▶ _EXCERPTED RECORDS_
* * * * *

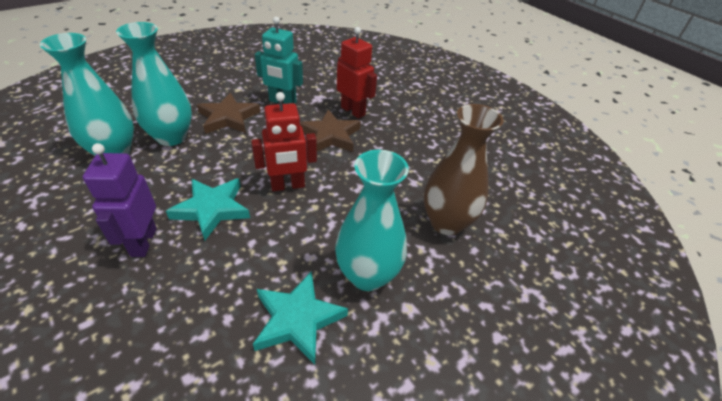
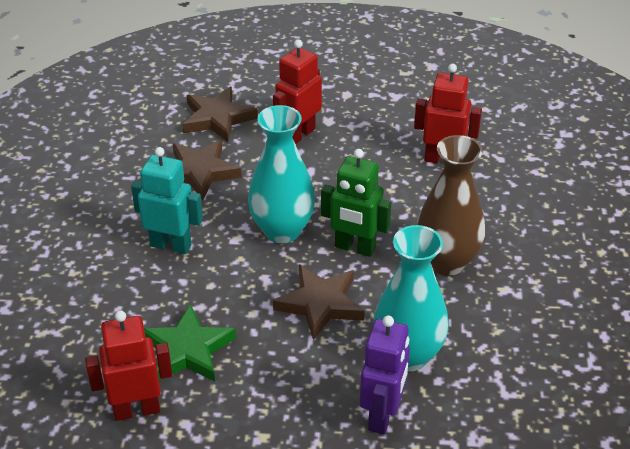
brown star: [197,93,260,134] [300,109,361,152] = 2 -> [173,140,241,200] [183,86,258,142] [273,265,365,340] = 3
green robot: none = 0 -> [321,149,391,257] = 1
green star: none = 0 -> [144,304,236,381] = 1
red robot: [251,92,317,191] [337,27,377,119] = 2 -> [85,311,172,421] [273,39,322,144] [414,64,482,163] = 3
turquoise star: [166,178,250,241] [253,271,348,364] = 2 -> none = 0
turquoise vase: [40,33,134,156] [116,22,192,146] [335,150,409,291] = 3 -> [248,105,315,243] [373,225,449,371] = 2

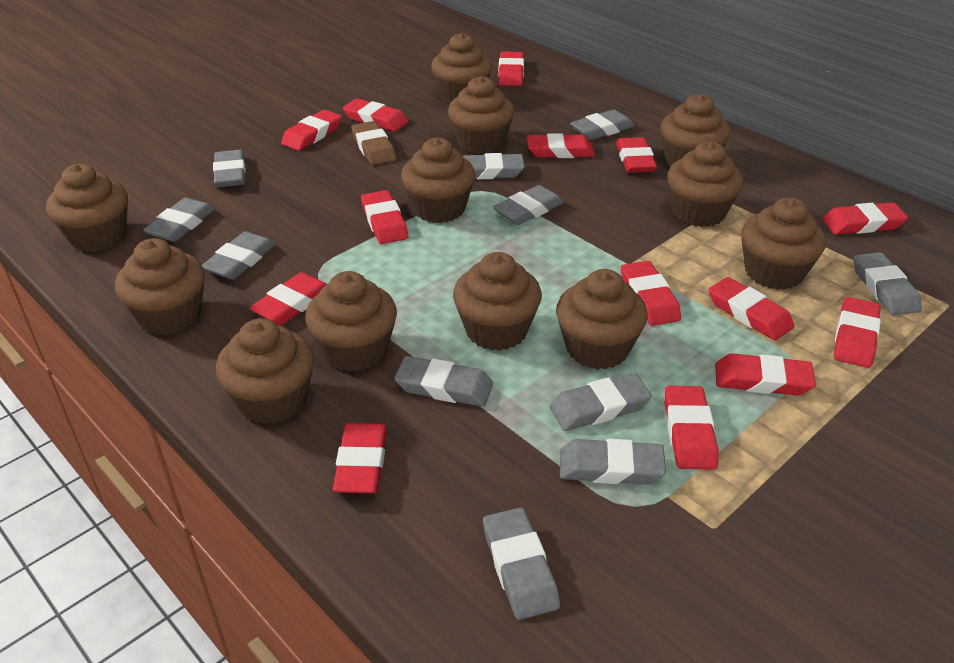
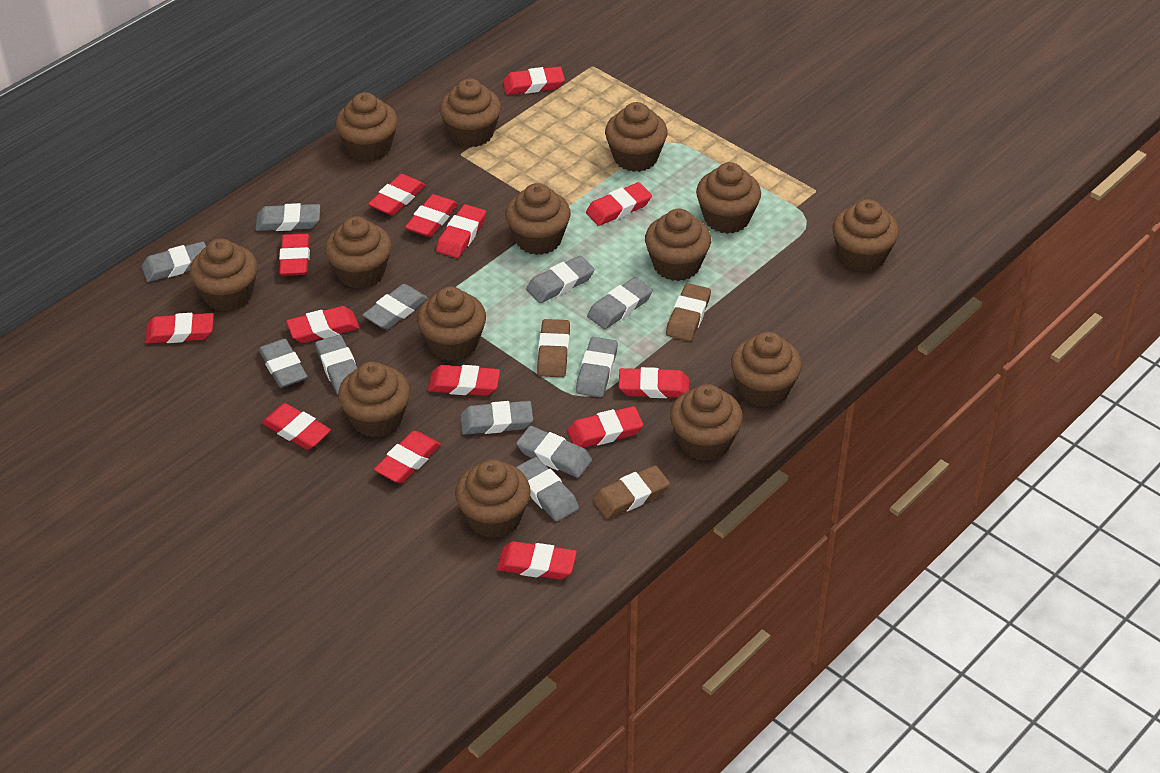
brown cupcake: [46,164,128,252] [115,238,205,336] [216,318,314,424] [305,271,397,372] [401,138,475,223] [431,33,492,104] [448,76,514,154] [453,252,542,351] [556,269,648,369] [661,94,731,166] [667,141,743,227] [741,197,826,290] = 12 -> [190,238,258,312] [325,216,392,289] [335,92,398,162] [338,362,410,438] [417,286,486,361] [440,78,501,147] [455,459,531,538] [505,183,571,255] [605,102,668,172] [645,209,711,281] [670,384,743,461] [696,162,761,234] [731,332,802,407] [832,199,899,271] = 14
brown eraser: [351,121,396,165] = 1 -> [537,319,570,377] [592,465,670,519] [666,283,711,341] = 3

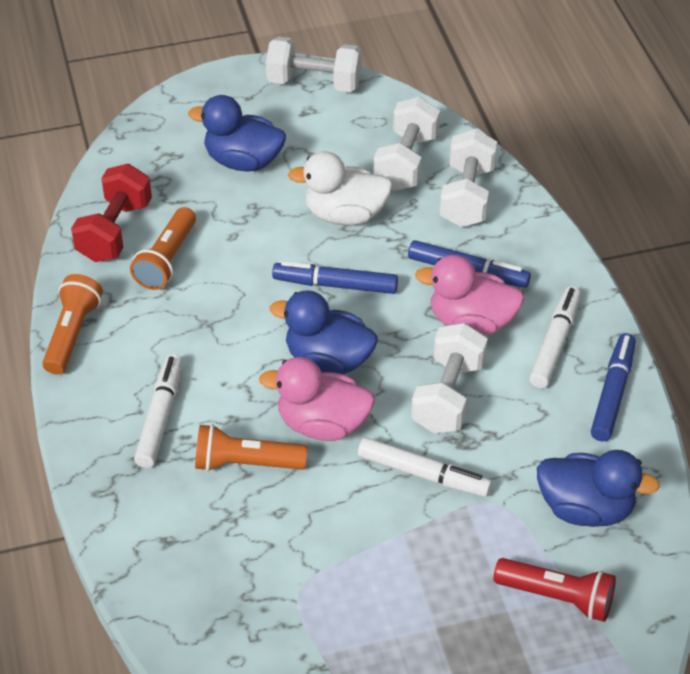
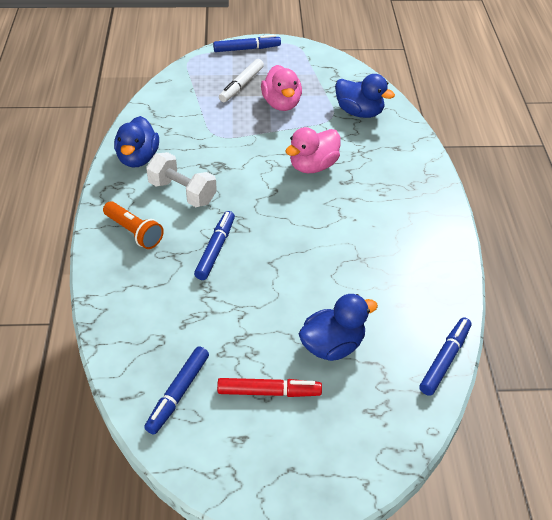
blue marker: [272,261,398,294] [408,240,531,288] [591,333,636,442] = 3 -> [144,347,209,434] [194,211,235,280] [213,35,281,52] [419,318,471,396] = 4
orange flashlight: [42,274,103,375] [130,207,196,290] [195,424,308,472] = 3 -> [103,201,164,249] = 1
red dumbbell: [71,164,152,262] = 1 -> none = 0
red flashlight: [493,558,616,622] = 1 -> none = 0
red marker: none = 0 -> [217,378,322,397] = 1
white duck: [288,151,393,225] = 1 -> none = 0
white dumbbell: [266,37,362,92] [374,97,440,191] [411,323,488,433] [440,129,497,227] = 4 -> [146,152,217,207] = 1
white marker: [134,354,183,468] [358,437,492,497] [529,286,581,388] = 3 -> [219,59,264,102] = 1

* * * * *

▶ _WORK REQUEST_
Pictures in the records above should not be copied. Repeat everything else exactly.

▶ _RESULT OF THE EXERCISE_
brown star: [197,93,260,134] [300,109,361,152] = 2 -> [173,140,241,200] [183,86,258,142] [273,265,365,340] = 3
green robot: none = 0 -> [321,149,391,257] = 1
green star: none = 0 -> [144,304,236,381] = 1
red robot: [251,92,317,191] [337,27,377,119] = 2 -> [85,311,172,421] [273,39,322,144] [414,64,482,163] = 3
turquoise star: [166,178,250,241] [253,271,348,364] = 2 -> none = 0
turquoise vase: [40,33,134,156] [116,22,192,146] [335,150,409,291] = 3 -> [248,105,315,243] [373,225,449,371] = 2

brown cupcake: [46,164,128,252] [115,238,205,336] [216,318,314,424] [305,271,397,372] [401,138,475,223] [431,33,492,104] [448,76,514,154] [453,252,542,351] [556,269,648,369] [661,94,731,166] [667,141,743,227] [741,197,826,290] = 12 -> [190,238,258,312] [325,216,392,289] [335,92,398,162] [338,362,410,438] [417,286,486,361] [440,78,501,147] [455,459,531,538] [505,183,571,255] [605,102,668,172] [645,209,711,281] [670,384,743,461] [696,162,761,234] [731,332,802,407] [832,199,899,271] = 14
brown eraser: [351,121,396,165] = 1 -> [537,319,570,377] [592,465,670,519] [666,283,711,341] = 3

blue marker: [272,261,398,294] [408,240,531,288] [591,333,636,442] = 3 -> [144,347,209,434] [194,211,235,280] [213,35,281,52] [419,318,471,396] = 4
orange flashlight: [42,274,103,375] [130,207,196,290] [195,424,308,472] = 3 -> [103,201,164,249] = 1
red dumbbell: [71,164,152,262] = 1 -> none = 0
red flashlight: [493,558,616,622] = 1 -> none = 0
red marker: none = 0 -> [217,378,322,397] = 1
white duck: [288,151,393,225] = 1 -> none = 0
white dumbbell: [266,37,362,92] [374,97,440,191] [411,323,488,433] [440,129,497,227] = 4 -> [146,152,217,207] = 1
white marker: [134,354,183,468] [358,437,492,497] [529,286,581,388] = 3 -> [219,59,264,102] = 1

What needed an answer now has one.